__Description of the task__
Find every line in the records that contains the string "front" and copy each of those lines.

__Material provided__
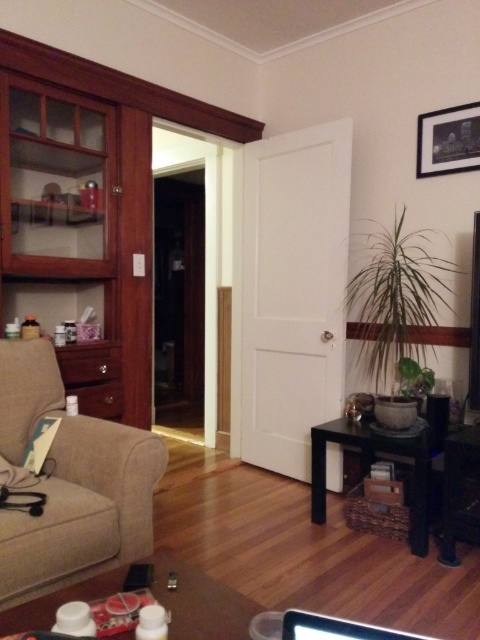
You are trying to place a new piece of furniture in the living room. The beige fabric armchair at left is currently occupying space. If you want to hang the matte black picture frame at upper right on the wall, will the armchair block the area where the frame will be placed?

The beige fabric armchair at left is wider than the matte black picture frame at upper right, so it might block the area where the frame will be placed on the wall.

Based on the photo, you are organizing a space in the living room and need to place a large decorative item. Which object, the black glossy cabinet at lower right or the matte black picture frame at upper right, would be more suitable for the item based on their sizes?

The black glossy cabinet at lower right is bigger than the matte black picture frame at upper right, so it would be more suitable for placing a large decorative item.

You are arranging a small plant that is 30 cm wide. You want to place it on the surface between the black glossy cabinet at lower right and the matte black picture frame at upper right. Can the plant fit between them?

The black glossy cabinet at lower right is wider than the matte black picture frame at upper right. Since the plant is 30 cm wide, it can fit between them as long as the available space between the two objects is at least 30 cm. However, the exact width of the space isn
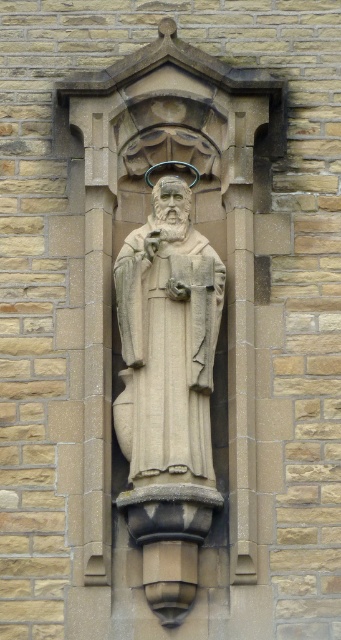
Is beige stone statue at center smaller than smooth stone robe at center?

No, beige stone statue at center is not smaller than smooth stone robe at center.

Which is in front, point (165, 184) or point (164, 320)?

Point (164, 320) is more forward.

Locate an element on the screen. Image resolution: width=341 pixels, height=640 pixels. beige stone statue at center is located at coordinates (170, 344).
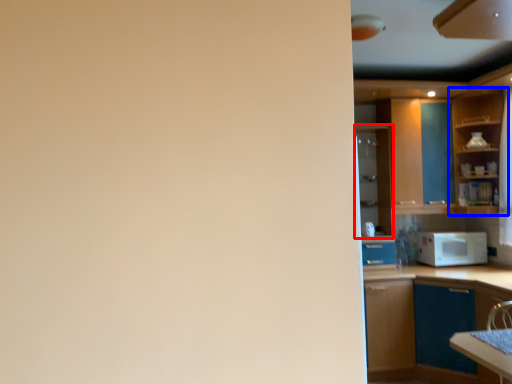
Question: Which of the following is the closest to the observer, cabinetry (highlighted by a red box) or cabinetry (highlighted by a blue box)?

Choices:
 (A) cabinetry
 (B) cabinetry

Answer: (B)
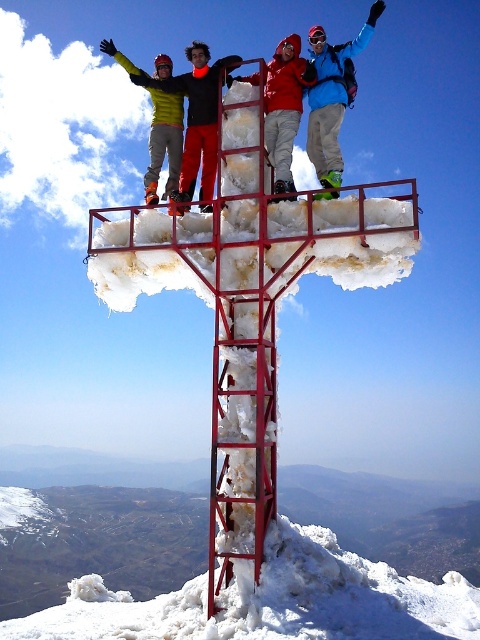
You are a photographer planning to take a photo of the white frosty snow at lower center and the matte red jacket at center. Which object should you focus on first if you want to capture both in sharp detail?

The white frosty snow at lower center is below the matte red jacket at center, so you should focus on the matte red jacket at center first to ensure both are in sharp detail since it is closer to the camera.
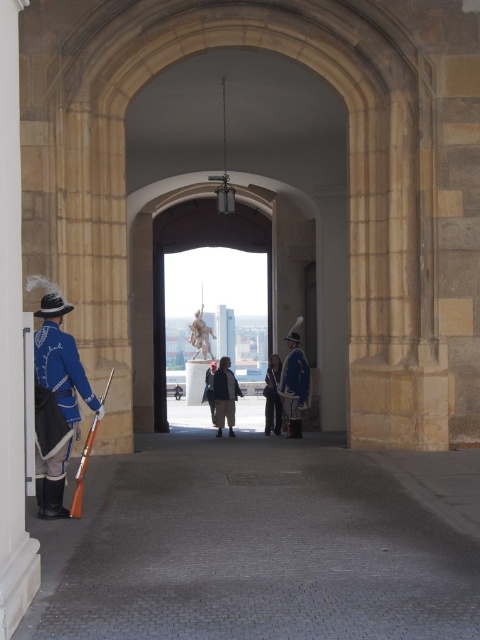
Question: From the image, what is the correct spatial relationship of blue fabric uniform at center in relation to blue fabric coat at center?

Choices:
 (A) above
 (B) below

Answer: (A)

Question: Which is farther from the blue matte uniform at left?

Choices:
 (A) blue fabric uniform at center
 (B) light brown leather jacket at center

Answer: (B)

Question: Which of these objects is positioned closest to the light brown leather jacket at center?

Choices:
 (A) blue fabric coat at center
 (B) blue fabric uniform at center

Answer: (A)

Question: Which object is closer to the camera taking this photo?

Choices:
 (A) blue fabric uniform at center
 (B) blue fabric coat at center

Answer: (A)

Question: Can you confirm if blue fabric uniform at center is positioned below light brown leather jacket at center?

Choices:
 (A) yes
 (B) no

Answer: (B)

Question: Can you confirm if blue fabric uniform at center is bigger than light brown leather jacket at center?

Choices:
 (A) yes
 (B) no

Answer: (B)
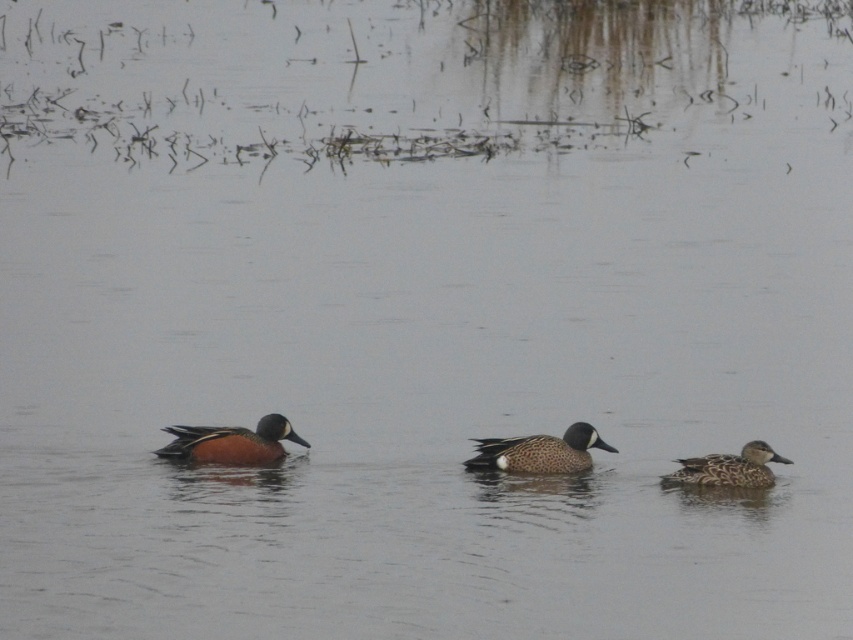
Is speckled feathered duck at center wider than speckled brown duck at right?

Yes.

At what (x,y) coordinates should I click in order to perform the action: click on speckled feathered duck at center. Please return your answer as a coordinate pair (x, y). The width and height of the screenshot is (853, 640). Looking at the image, I should click on (538, 451).

Find the location of a particular element. This screenshot has height=640, width=853. speckled feathered duck at center is located at coordinates (538, 451).

Which is above, blue speckled duck at left or speckled brown duck at right?

Positioned higher is blue speckled duck at left.

Is point (305, 444) less distant than point (747, 444)?

No, it is not.

The image size is (853, 640). What are the coordinates of `blue speckled duck at left` in the screenshot? It's located at (231, 442).

Between blue speckled duck at left and speckled feathered duck at center, which one has more height?

With more height is speckled feathered duck at center.

From the picture: Between blue speckled duck at left and speckled feathered duck at center, which one is positioned higher?

Positioned higher is blue speckled duck at left.

What do you see at coordinates (231, 442) in the screenshot? This screenshot has height=640, width=853. I see `blue speckled duck at left` at bounding box center [231, 442].

At what (x,y) coordinates should I click in order to perform the action: click on blue speckled duck at left. Please return your answer as a coordinate pair (x, y). This screenshot has width=853, height=640. Looking at the image, I should click on (231, 442).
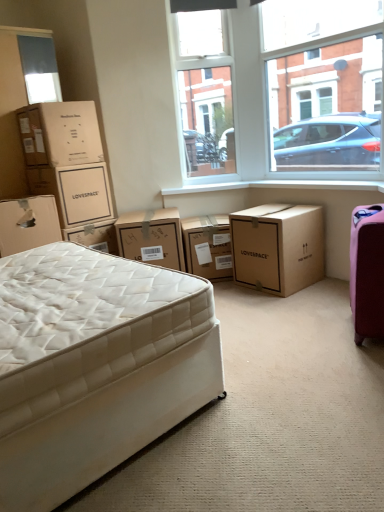
Find the location of a particular element. The image size is (384, 512). free space in front of brown cardboard box at center, arranged as the first box when viewed from the right is located at coordinates (292, 301).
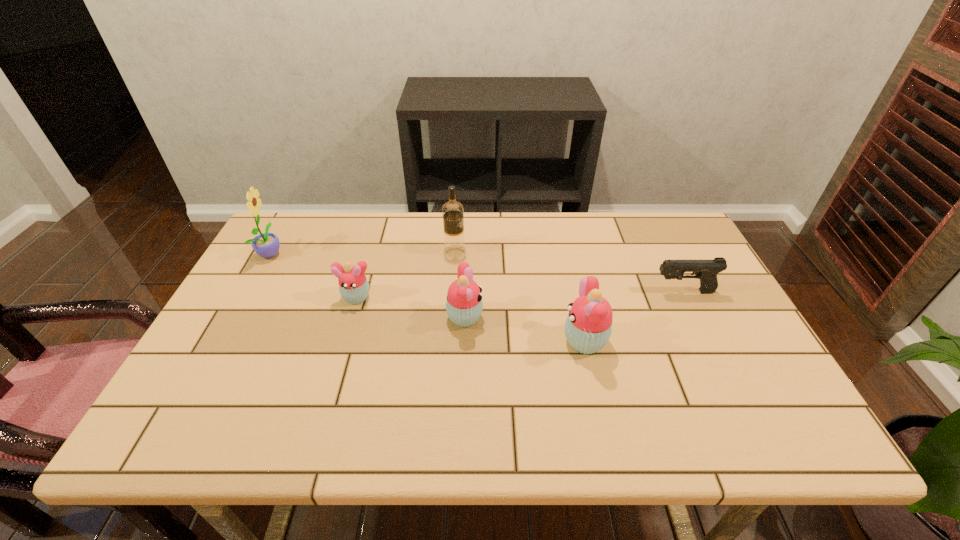
This screenshot has width=960, height=540. In order to click on cupcake that is the third closest to the vodka in this screenshot , I will do `click(588, 327)`.

Find the location of a particular element. vacant point that satisfies the following two spatial constraints: 1. on the label of the vodka; 2. on the face of the second object from left to right is located at coordinates (452, 297).

You are a GUI agent. You are given a task and a screenshot of the screen. Output one action in this format:
    pyautogui.click(x=<x>, y=<y>)
    Task: Click on the vacant area in the image that satisfies the following two spatial constraints: 1. on the label of the vodka; 2. on the face of the fifth object from right to left
    This screenshot has height=540, width=960.
    Given the screenshot: What is the action you would take?
    pyautogui.click(x=452, y=297)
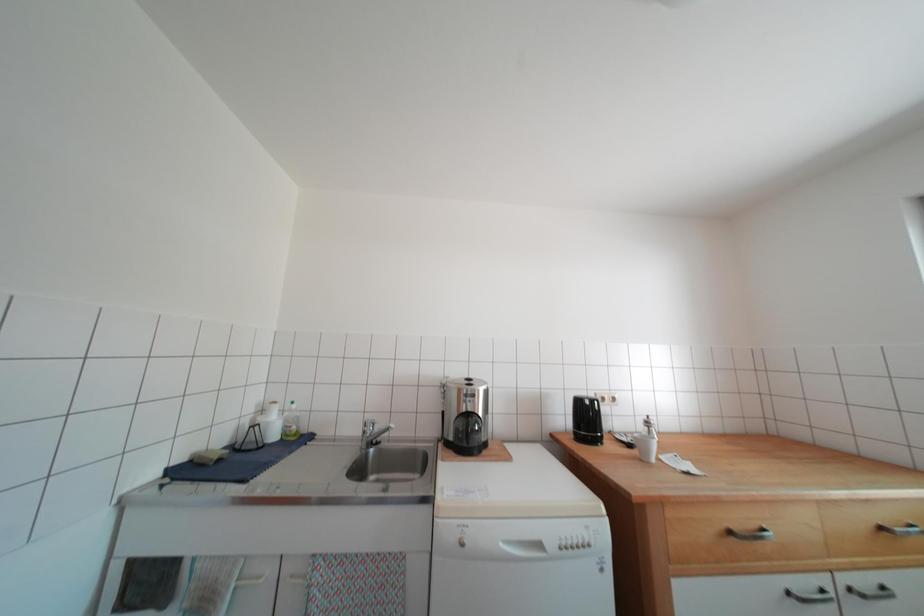
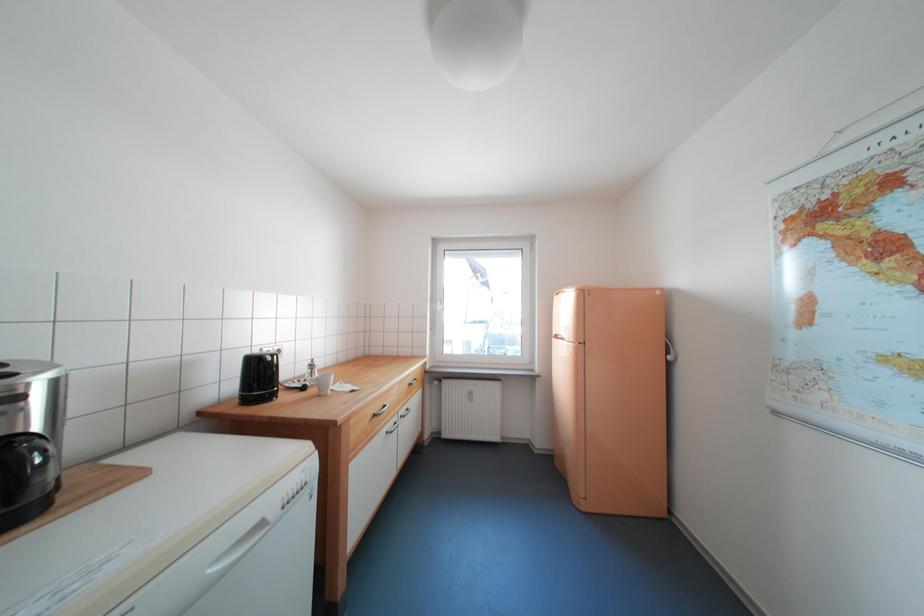
Question: The camera is either moving clockwise (left) or counter-clockwise (right) around the object. The first image is from the beginning of the video and the second image is from the end. Is the camera moving left or right when shooting the video?

Choices:
 (A) Left
 (B) Right

Answer: (A)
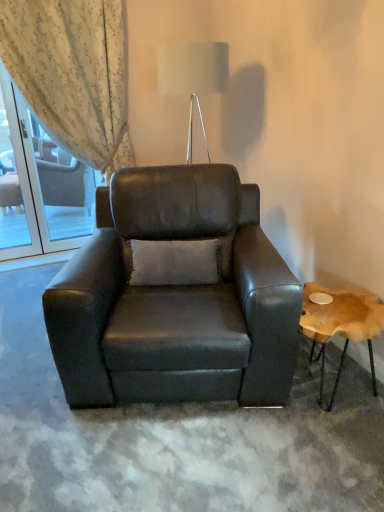
At what (x,y) coordinates should I click in order to perform the action: click on blank space situated above wooden natural stool at right (from a real-world perspective). Please return your answer as a coordinate pair (x, y). Looking at the image, I should click on (341, 311).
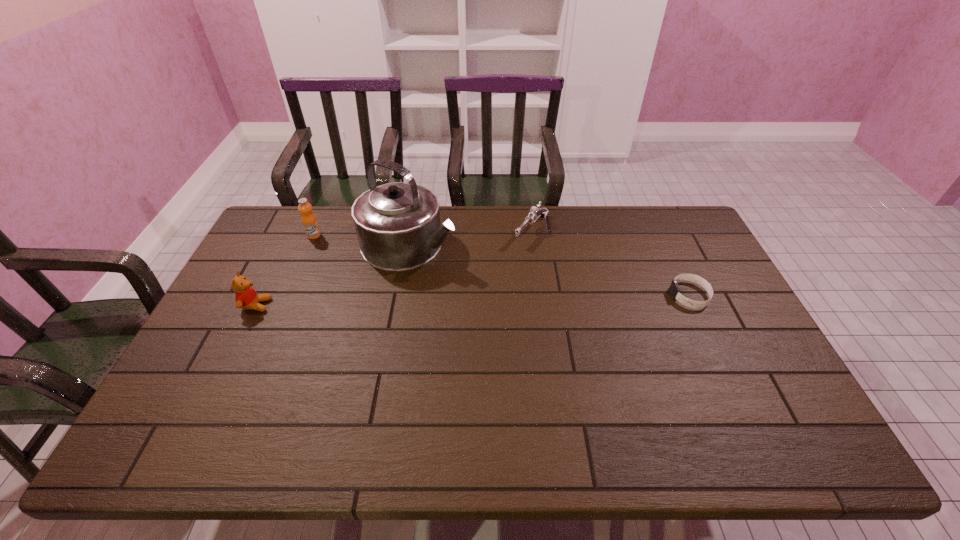
Identify the location of the leftmost object. (246, 297).

Where is `the third tallest object`? Image resolution: width=960 pixels, height=540 pixels. the third tallest object is located at coordinates (246, 297).

You are a GUI agent. You are given a task and a screenshot of the screen. Output one action in this format:
    pyautogui.click(x=<x>, y=<y>)
    Task: Click on the shortest object
    
    Given the screenshot: What is the action you would take?
    pyautogui.click(x=674, y=289)

This screenshot has height=540, width=960. I want to click on the rightmost object, so click(x=674, y=289).

Locate an element on the screen. The image size is (960, 540). gun is located at coordinates (535, 213).

The width and height of the screenshot is (960, 540). I want to click on the fourth tallest object, so click(x=535, y=213).

The height and width of the screenshot is (540, 960). What are the coordinates of `kettle` in the screenshot? It's located at (398, 227).

Identify the location of the third object from left to right. (398, 227).

Image resolution: width=960 pixels, height=540 pixels. What are the coordinates of `orange juice` in the screenshot? It's located at (309, 221).

What are the coordinates of `the second object from left to right` in the screenshot? It's located at (309, 221).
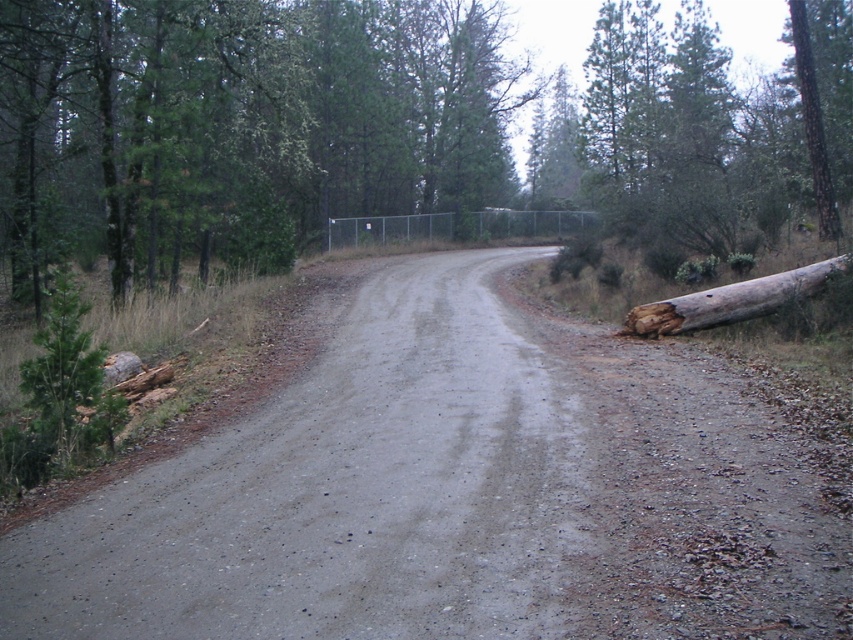
You are a hiker trying to cross the brown rough log at right. There is a brown rough tree trunk at upper right nearby. Which object is closer to you?

The brown rough log at right is closer to you than the brown rough tree trunk at upper right.

You are driving a truck that is 2 meters wide. You come across a section of the gray gravel road at center where the brown wood log at right is blocking part of the road. Can your truck safely pass through without hitting the log?

The gray gravel road at center is smaller than the brown wood log at right, so the road may not be wide enough for the truck to pass safely around the log. It is recommended to take an alternative route or check for a wider section of the road.

You are driving a truck with a width of 2.5 meters along the gray gravel road at center. There is a brown rough log at right blocking part of the road. Can your truck safely pass through the road without hitting the log?

The gray gravel road at center has a larger size compared to the brown rough log at right, so the truck can safely pass through the road without hitting the log since the road is wider than the log.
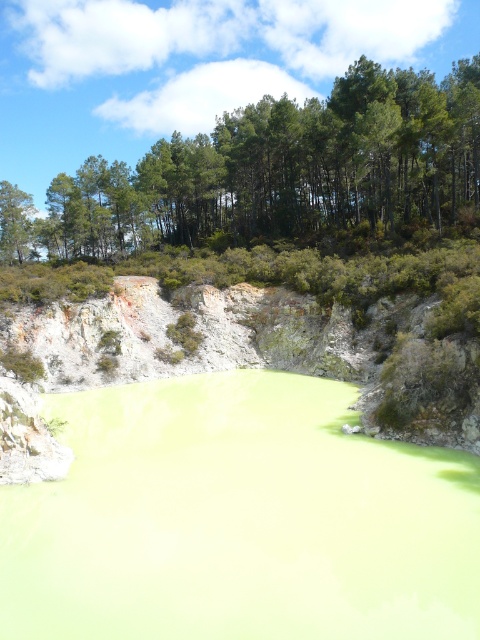
Question: Which object appears farthest from the camera in this image?

Choices:
 (A) green leafy trees at upper center
 (B) green liquid at center
 (C) greenish-yellow clay at center

Answer: (A)

Question: Can you confirm if green leafy trees at upper center is thinner than greenish-yellow clay at center?

Choices:
 (A) yes
 (B) no

Answer: (B)

Question: Based on their relative distances, which object is farther from the green leafy trees at upper center?

Choices:
 (A) green liquid at center
 (B) greenish-yellow clay at center

Answer: (A)

Question: Where is green leafy trees at upper center located in relation to greenish-yellow clay at center in the image?

Choices:
 (A) left
 (B) right

Answer: (B)

Question: Does green leafy trees at upper center appear over greenish-yellow clay at center?

Choices:
 (A) no
 (B) yes

Answer: (B)

Question: Which of the following is the farthest from the observer?

Choices:
 (A) (118, 492)
 (B) (463, 125)

Answer: (B)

__Answer section__
Which is in front, point (165, 184) or point (164, 320)?
Find the location of a particular element. The image size is (384, 512). free space in front of brown cardboard box at center, arranged as the first box when viewed from the right is located at coordinates (292, 301).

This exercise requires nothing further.